▶ [Exercise aim]:
Look for the word "cyan" in the records, and copy each line where it appears.

/---

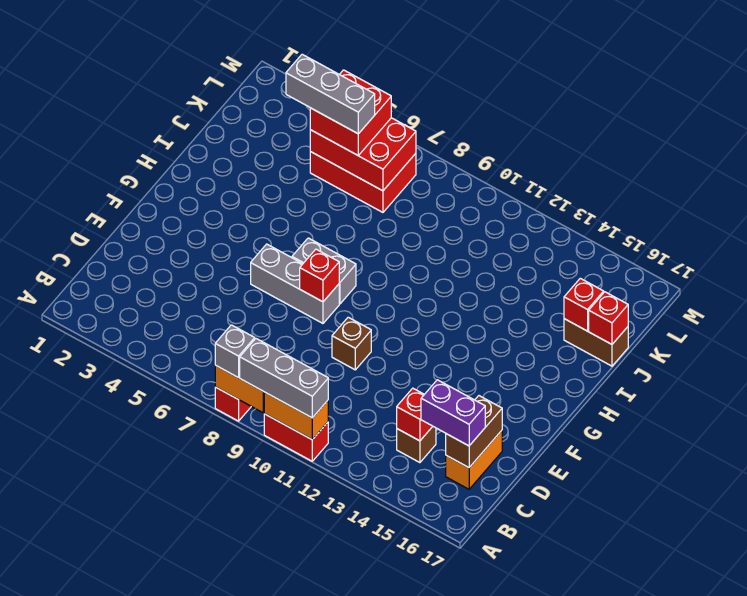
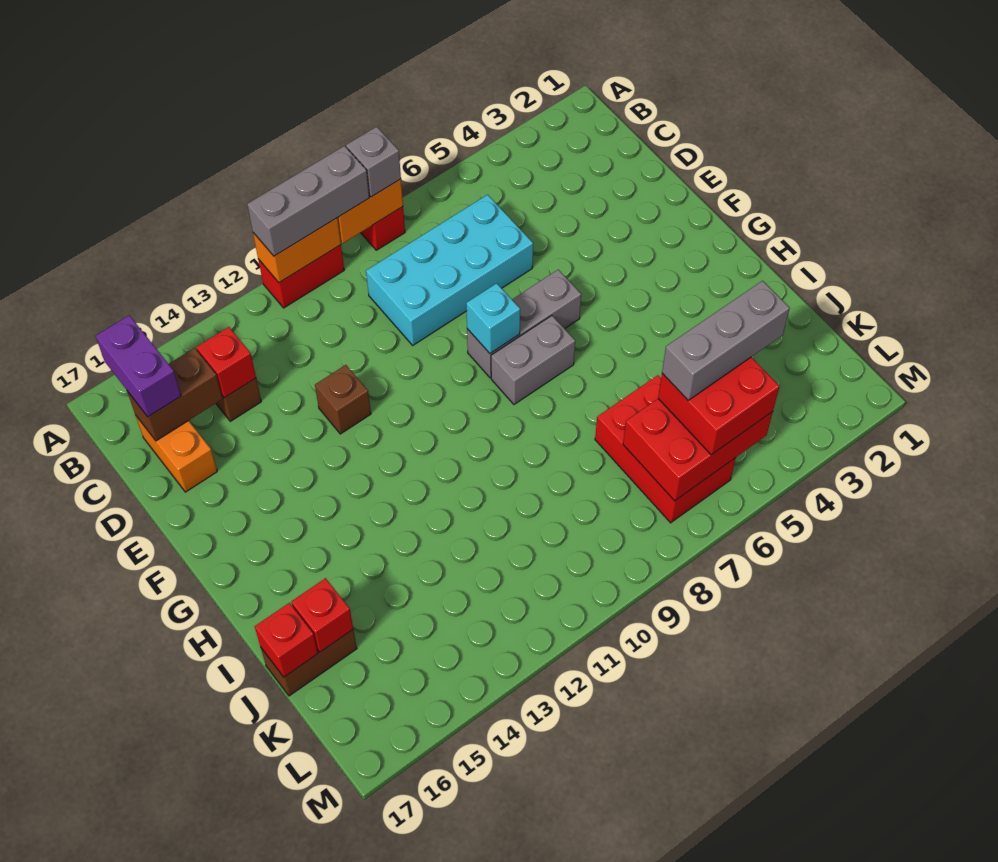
none -> cyan brick C6:D9 level 1
purple brick C15:C16 level 3 -> purple brick B16:C16 level 3
brown brick C16:D16 level 2 -> brown brick C15:C16 level 2
brown brick E10 level 1 -> brown brick E12 level 1
red brick F8 level 2 -> cyan brick F8 level 2
red brick K5:L7 level 1 -> red brick J6:L7 level 1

\---

▶ [Answer to the exercise]:
none -> cyan brick C6:D9 level 1
red brick F8 level 2 -> cyan brick F8 level 2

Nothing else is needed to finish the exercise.